[What you should do]
Exactly the lines from the one with "green brick E1:F1" to the end of the data below should be set down, and no others.

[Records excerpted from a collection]
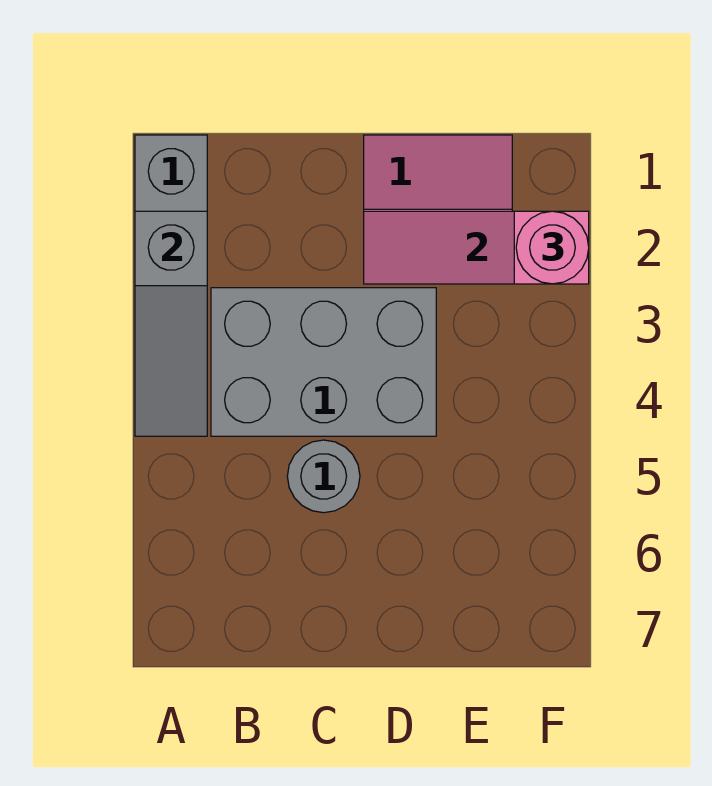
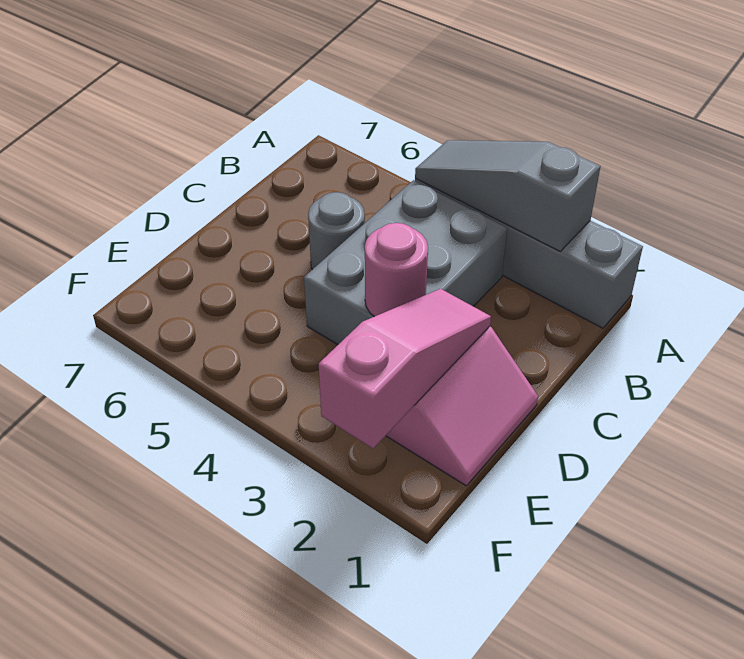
pink round brick F2 level 3 -> pink round brick D3 level 2

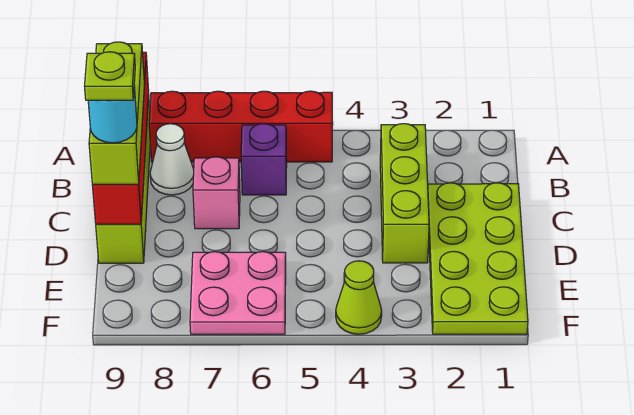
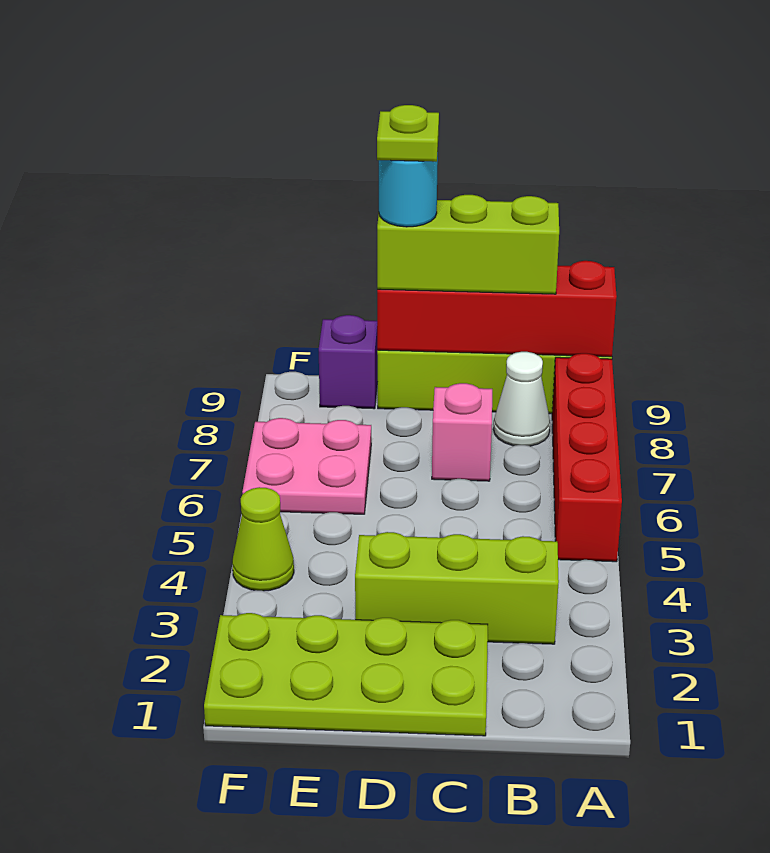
purple brick B6 level 1 -> purple brick E9 level 1

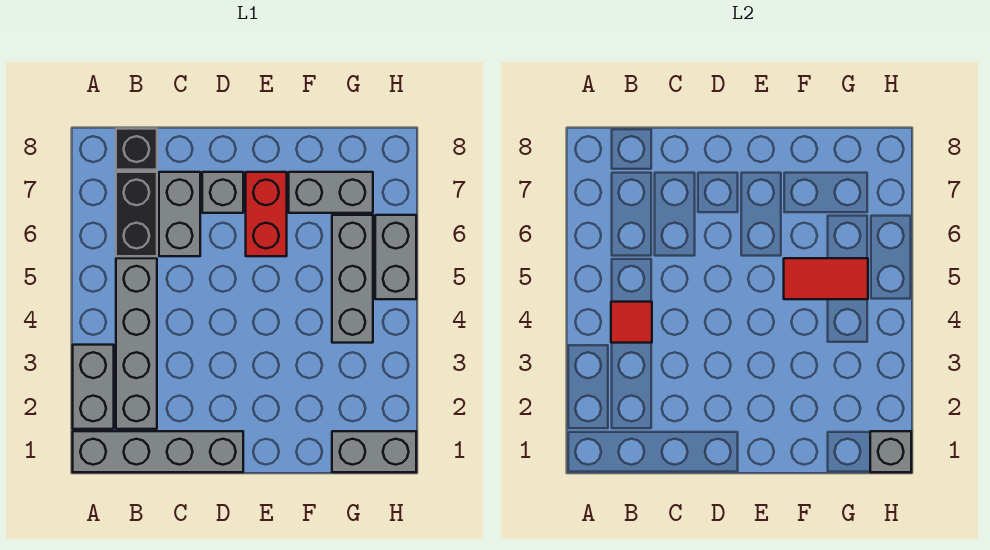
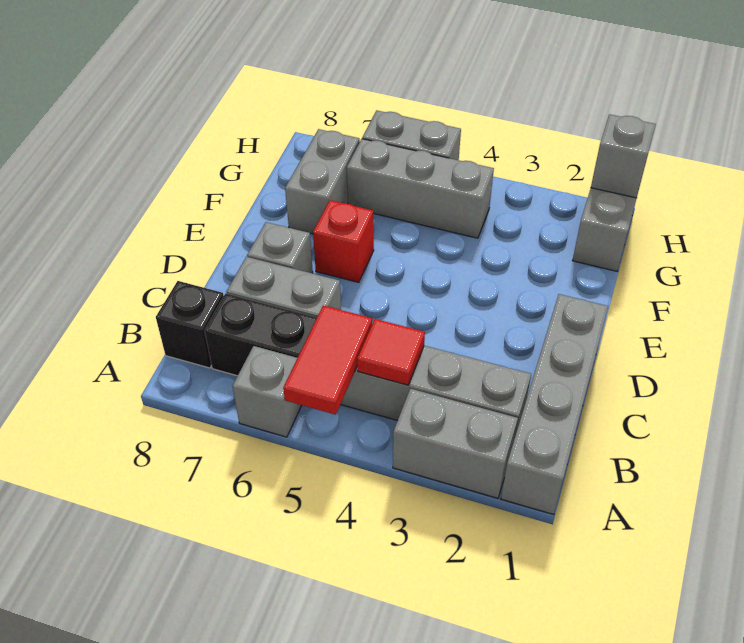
none -> grey brick A6 level 1
red brick E6:E7 level 1 -> red brick E6 level 1
red tile F5:G5 level 2 -> red tile A5:B5 level 2

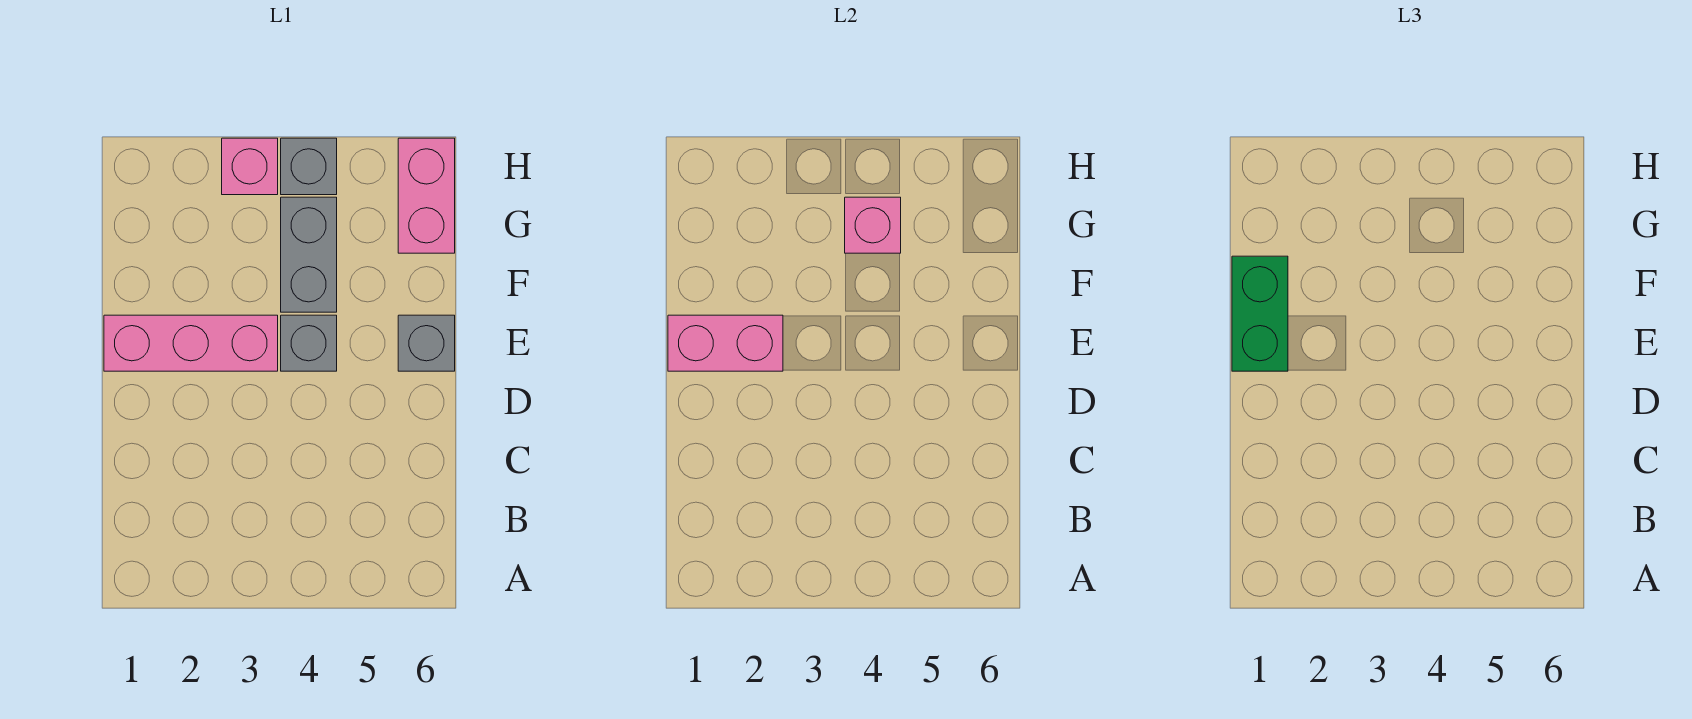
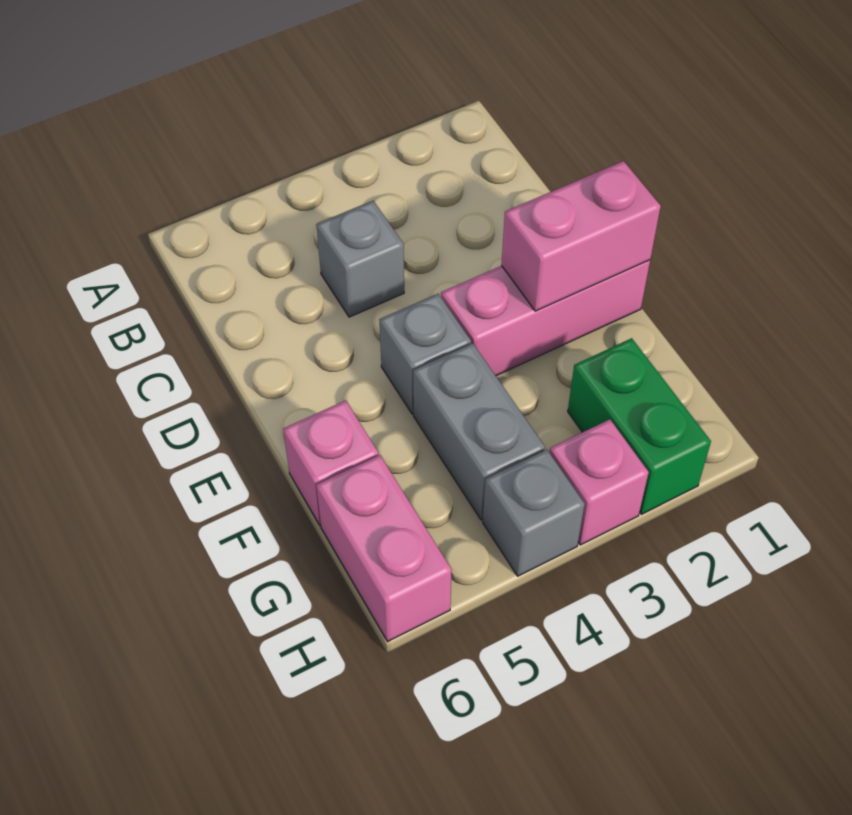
green brick E1:F1 level 3 -> green brick G2:H2 level 1
grey brick E6 level 1 -> grey brick C4 level 1
pink brick G4 level 2 -> pink brick F6 level 1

[Reply to the exercise]
green brick E1:F1 level 3 -> green brick G2:H2 level 1
grey brick E6 level 1 -> grey brick C4 level 1
pink brick G4 level 2 -> pink brick F6 level 1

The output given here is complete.